## Task brief
Go over the data and copy out each line with "rosy" in it.

Before-and-after object lists
——

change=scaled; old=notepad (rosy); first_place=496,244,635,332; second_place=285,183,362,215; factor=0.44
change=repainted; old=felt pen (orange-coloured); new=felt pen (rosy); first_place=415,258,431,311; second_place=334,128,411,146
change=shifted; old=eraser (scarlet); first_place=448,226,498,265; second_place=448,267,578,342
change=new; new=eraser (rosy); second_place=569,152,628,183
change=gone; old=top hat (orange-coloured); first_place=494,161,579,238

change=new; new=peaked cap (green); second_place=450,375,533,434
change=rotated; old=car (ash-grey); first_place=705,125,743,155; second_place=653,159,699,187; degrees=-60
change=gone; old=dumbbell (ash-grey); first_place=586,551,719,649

——

## Completed task
change=scaled; old=notepad (rosy); first_place=496,244,635,332; second_place=285,183,362,215; factor=0.44
change=repainted; old=felt pen (orange-coloured); new=felt pen (rosy); first_place=415,258,431,311; second_place=334,128,411,146
change=new; new=eraser (rosy); second_place=569,152,628,183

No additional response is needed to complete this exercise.